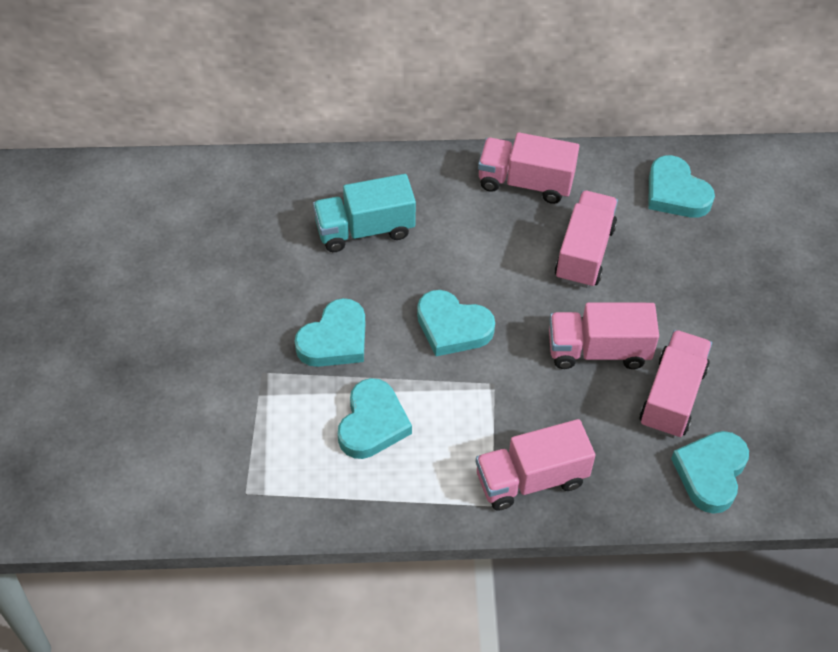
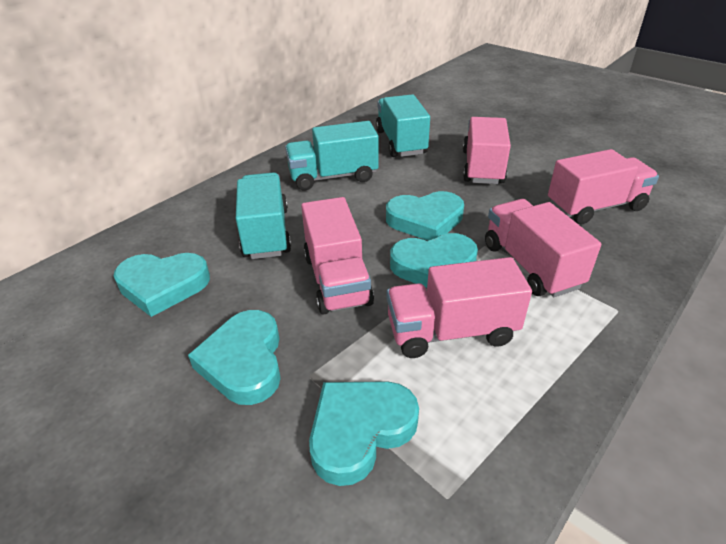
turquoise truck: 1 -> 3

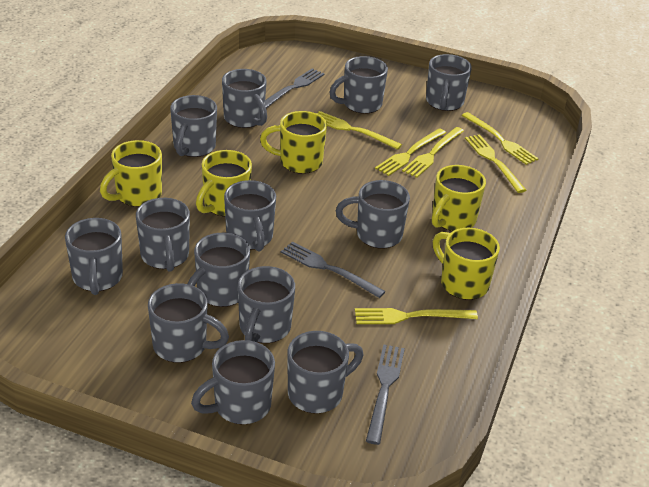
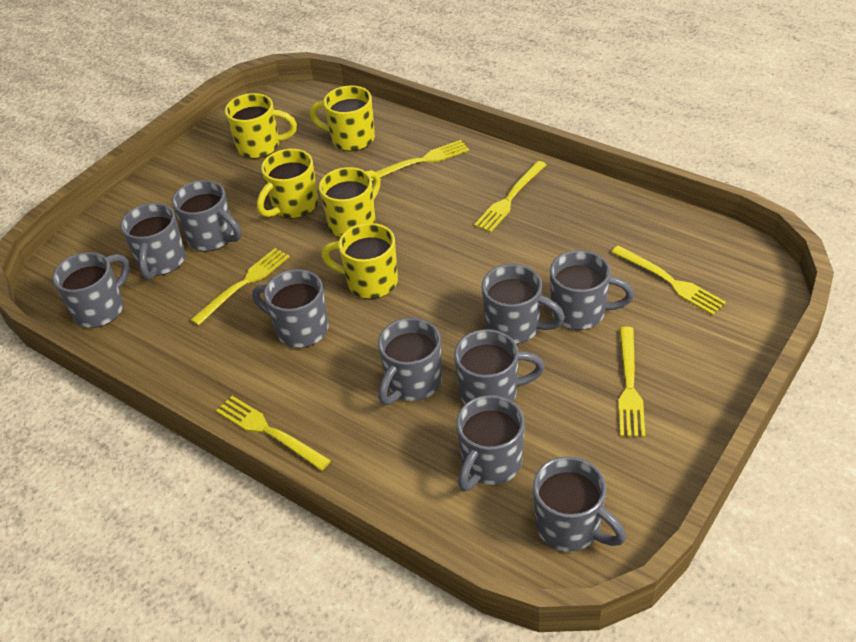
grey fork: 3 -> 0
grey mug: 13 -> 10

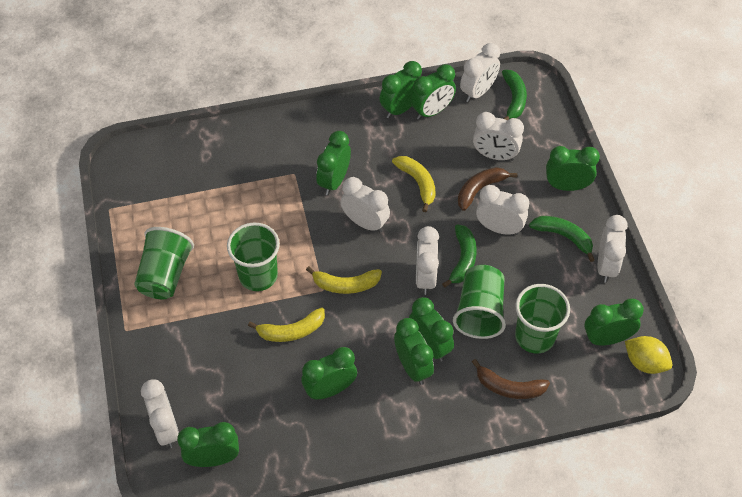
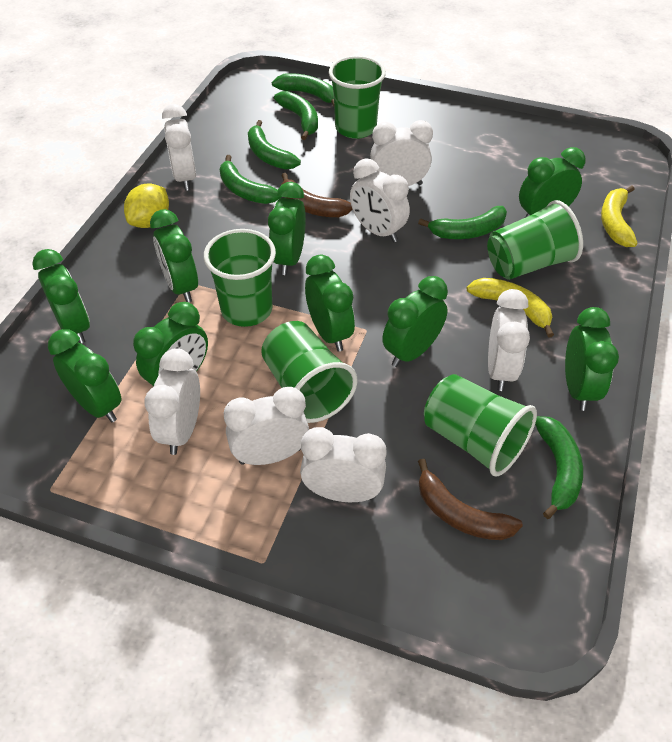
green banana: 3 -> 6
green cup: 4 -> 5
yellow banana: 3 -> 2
---
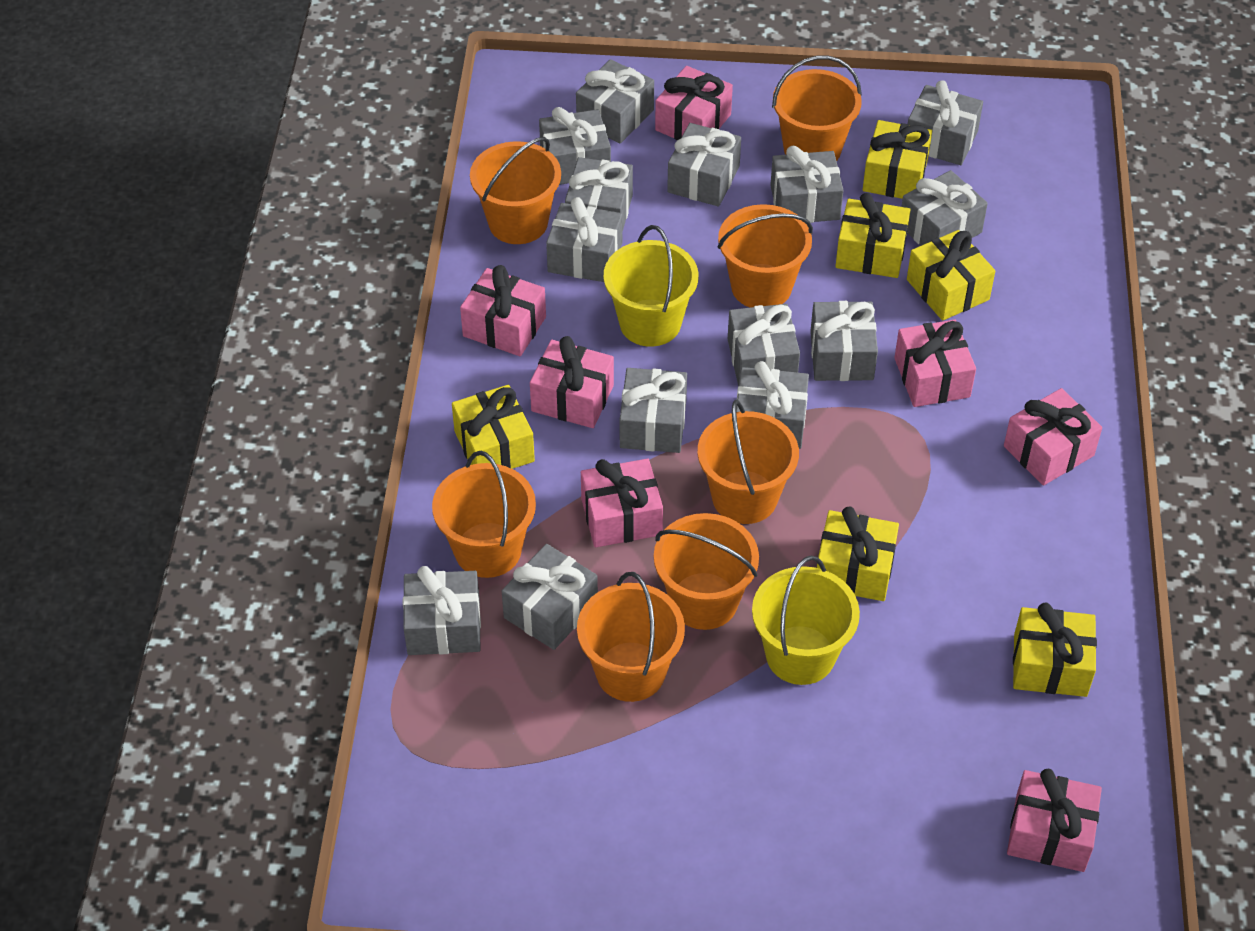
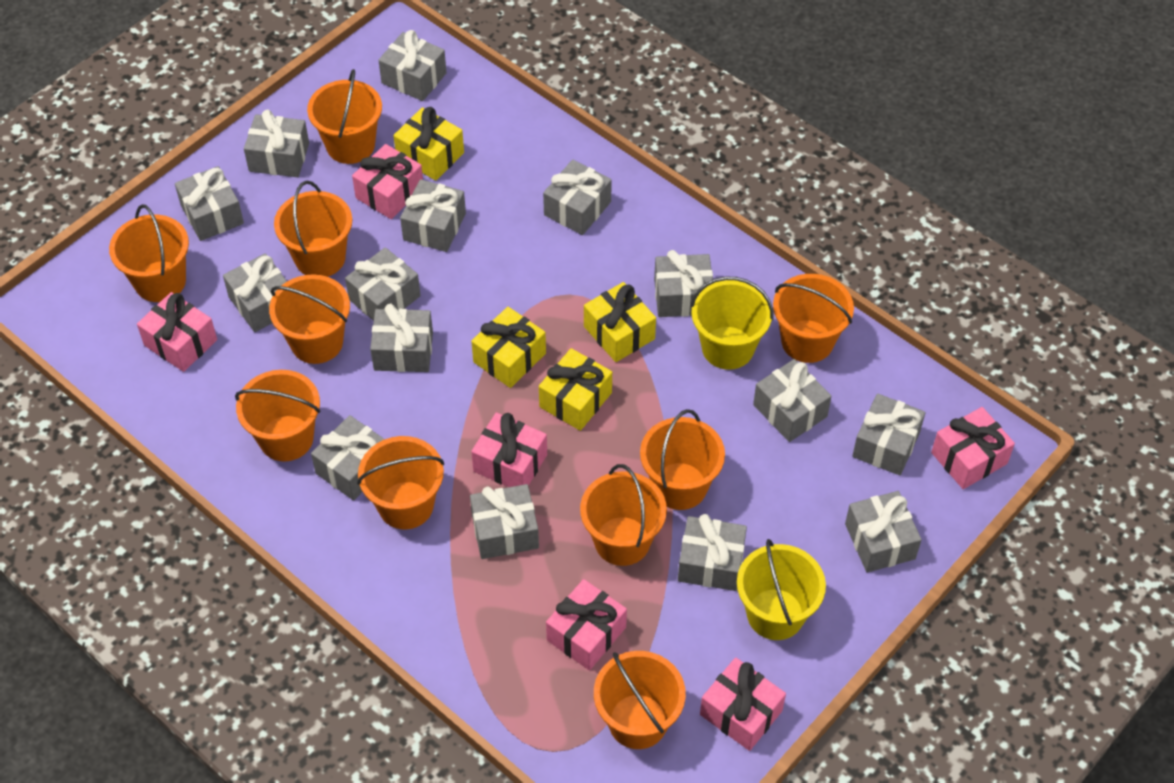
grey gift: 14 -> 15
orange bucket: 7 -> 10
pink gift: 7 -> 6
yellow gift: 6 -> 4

# What to do:
In the listing above, find the line containing "turquoise truck: 1 -> 3" and the line containing "yellow banana: 3 -> 2"; print those lines and every line between them exactly, leaving out pictures.

# Task solution:
turquoise truck: 1 -> 3

grey fork: 3 -> 0
grey mug: 13 -> 10

green banana: 3 -> 6
green cup: 4 -> 5
yellow banana: 3 -> 2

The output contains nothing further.